[Source records]
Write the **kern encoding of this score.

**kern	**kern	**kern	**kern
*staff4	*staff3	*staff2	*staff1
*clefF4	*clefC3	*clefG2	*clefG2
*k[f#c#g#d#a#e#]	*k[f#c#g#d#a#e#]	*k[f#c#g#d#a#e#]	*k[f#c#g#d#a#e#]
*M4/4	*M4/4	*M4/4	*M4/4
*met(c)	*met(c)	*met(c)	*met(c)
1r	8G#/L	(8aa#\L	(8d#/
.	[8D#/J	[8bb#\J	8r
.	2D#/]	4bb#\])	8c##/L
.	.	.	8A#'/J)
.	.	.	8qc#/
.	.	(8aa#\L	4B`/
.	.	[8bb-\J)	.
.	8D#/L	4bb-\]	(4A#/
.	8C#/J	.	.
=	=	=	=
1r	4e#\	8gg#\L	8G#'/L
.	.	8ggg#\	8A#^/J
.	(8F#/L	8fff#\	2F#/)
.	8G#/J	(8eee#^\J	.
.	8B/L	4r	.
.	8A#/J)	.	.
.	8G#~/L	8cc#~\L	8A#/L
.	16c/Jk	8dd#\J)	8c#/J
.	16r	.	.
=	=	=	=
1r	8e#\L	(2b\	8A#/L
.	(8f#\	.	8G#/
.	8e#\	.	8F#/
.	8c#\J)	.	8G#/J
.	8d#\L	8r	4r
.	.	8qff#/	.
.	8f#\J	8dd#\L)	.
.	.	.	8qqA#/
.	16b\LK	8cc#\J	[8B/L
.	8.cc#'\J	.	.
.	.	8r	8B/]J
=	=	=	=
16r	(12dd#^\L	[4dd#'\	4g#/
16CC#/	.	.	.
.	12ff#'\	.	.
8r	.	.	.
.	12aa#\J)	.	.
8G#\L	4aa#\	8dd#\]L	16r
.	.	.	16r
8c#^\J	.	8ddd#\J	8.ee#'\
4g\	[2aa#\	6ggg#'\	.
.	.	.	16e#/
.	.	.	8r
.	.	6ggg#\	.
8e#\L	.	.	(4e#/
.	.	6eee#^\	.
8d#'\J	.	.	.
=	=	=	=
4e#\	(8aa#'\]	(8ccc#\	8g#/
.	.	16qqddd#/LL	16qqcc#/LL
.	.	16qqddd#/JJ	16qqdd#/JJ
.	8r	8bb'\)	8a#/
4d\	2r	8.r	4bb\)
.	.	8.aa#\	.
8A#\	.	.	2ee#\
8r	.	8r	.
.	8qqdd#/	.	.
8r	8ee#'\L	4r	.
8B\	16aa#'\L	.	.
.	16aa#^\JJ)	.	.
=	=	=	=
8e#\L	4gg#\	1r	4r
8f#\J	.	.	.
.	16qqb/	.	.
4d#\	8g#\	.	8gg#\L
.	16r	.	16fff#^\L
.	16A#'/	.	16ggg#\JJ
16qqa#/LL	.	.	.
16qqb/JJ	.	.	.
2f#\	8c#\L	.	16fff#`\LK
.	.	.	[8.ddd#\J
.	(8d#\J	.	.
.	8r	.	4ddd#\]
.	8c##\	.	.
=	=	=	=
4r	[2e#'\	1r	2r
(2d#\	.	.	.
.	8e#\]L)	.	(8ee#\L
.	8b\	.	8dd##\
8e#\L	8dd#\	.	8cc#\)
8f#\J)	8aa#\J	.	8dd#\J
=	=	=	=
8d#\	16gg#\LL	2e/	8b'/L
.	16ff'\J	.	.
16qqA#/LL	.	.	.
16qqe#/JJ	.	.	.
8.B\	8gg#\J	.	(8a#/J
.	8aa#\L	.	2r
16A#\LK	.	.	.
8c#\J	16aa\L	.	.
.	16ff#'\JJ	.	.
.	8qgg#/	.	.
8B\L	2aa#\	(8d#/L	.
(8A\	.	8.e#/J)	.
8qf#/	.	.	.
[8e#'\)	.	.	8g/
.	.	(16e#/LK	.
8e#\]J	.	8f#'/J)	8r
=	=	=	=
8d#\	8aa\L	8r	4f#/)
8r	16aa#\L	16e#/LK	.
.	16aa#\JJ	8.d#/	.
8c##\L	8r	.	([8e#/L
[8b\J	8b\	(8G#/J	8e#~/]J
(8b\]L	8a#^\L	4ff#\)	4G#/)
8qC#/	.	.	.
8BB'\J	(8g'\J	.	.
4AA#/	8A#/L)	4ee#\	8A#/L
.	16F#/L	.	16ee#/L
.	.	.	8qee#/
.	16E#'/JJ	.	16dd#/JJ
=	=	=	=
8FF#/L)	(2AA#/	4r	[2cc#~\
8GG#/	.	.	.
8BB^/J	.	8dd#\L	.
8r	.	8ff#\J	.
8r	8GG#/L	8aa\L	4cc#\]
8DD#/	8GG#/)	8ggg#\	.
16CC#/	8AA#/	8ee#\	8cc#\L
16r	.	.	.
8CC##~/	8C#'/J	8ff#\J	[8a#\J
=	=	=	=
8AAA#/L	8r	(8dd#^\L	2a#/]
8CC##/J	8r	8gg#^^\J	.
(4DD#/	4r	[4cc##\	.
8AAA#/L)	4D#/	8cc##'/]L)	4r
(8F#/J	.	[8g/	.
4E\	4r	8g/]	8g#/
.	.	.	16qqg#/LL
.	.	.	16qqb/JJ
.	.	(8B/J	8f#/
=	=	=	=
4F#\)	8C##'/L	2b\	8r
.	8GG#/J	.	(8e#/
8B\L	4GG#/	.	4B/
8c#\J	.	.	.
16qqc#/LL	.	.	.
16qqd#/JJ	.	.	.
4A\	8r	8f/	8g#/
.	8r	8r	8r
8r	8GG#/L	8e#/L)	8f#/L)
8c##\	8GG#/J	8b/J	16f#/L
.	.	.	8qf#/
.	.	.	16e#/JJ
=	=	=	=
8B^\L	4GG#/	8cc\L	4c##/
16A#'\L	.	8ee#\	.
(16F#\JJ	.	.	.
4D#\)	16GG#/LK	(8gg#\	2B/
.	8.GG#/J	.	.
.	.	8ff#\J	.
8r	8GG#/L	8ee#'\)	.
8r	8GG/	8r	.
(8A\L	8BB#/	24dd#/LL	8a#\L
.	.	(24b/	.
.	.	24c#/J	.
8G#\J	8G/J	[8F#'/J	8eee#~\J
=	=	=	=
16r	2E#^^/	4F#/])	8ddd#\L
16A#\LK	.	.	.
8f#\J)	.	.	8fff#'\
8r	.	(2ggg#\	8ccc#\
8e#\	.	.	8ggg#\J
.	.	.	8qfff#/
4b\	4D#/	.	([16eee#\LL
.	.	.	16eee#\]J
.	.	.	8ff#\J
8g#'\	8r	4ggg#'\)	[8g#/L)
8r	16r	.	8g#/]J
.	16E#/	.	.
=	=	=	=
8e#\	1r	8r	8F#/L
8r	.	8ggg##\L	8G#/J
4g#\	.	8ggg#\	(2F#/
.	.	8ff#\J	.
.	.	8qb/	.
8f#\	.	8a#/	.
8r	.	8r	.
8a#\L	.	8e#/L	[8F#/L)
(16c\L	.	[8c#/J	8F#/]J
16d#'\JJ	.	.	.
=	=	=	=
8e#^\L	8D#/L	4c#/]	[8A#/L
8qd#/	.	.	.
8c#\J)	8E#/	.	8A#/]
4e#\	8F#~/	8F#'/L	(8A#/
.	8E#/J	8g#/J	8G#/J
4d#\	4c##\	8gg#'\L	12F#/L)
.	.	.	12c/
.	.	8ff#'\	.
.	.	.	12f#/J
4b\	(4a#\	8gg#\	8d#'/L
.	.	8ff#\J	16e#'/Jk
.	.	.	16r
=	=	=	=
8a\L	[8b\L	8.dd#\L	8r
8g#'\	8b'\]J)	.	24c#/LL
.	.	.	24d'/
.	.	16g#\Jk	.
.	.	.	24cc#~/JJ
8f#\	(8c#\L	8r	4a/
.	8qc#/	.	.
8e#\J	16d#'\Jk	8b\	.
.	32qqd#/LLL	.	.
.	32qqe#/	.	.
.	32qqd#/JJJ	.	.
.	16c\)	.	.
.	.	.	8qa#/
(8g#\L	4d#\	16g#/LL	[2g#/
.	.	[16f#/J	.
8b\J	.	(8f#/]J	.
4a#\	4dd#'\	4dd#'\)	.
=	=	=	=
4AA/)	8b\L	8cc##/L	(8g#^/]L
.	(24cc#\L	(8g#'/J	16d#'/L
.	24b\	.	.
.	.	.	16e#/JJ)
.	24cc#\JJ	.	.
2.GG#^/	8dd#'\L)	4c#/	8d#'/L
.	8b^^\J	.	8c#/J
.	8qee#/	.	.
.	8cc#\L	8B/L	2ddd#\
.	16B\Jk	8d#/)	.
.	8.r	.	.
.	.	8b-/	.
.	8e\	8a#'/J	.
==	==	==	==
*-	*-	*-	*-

▸ Given problem
Show every line of the items above that contains the string "kern", matching case.

▸ Output below
Write the **kern encoding of this score.
**kern	**kern	**kern	**kern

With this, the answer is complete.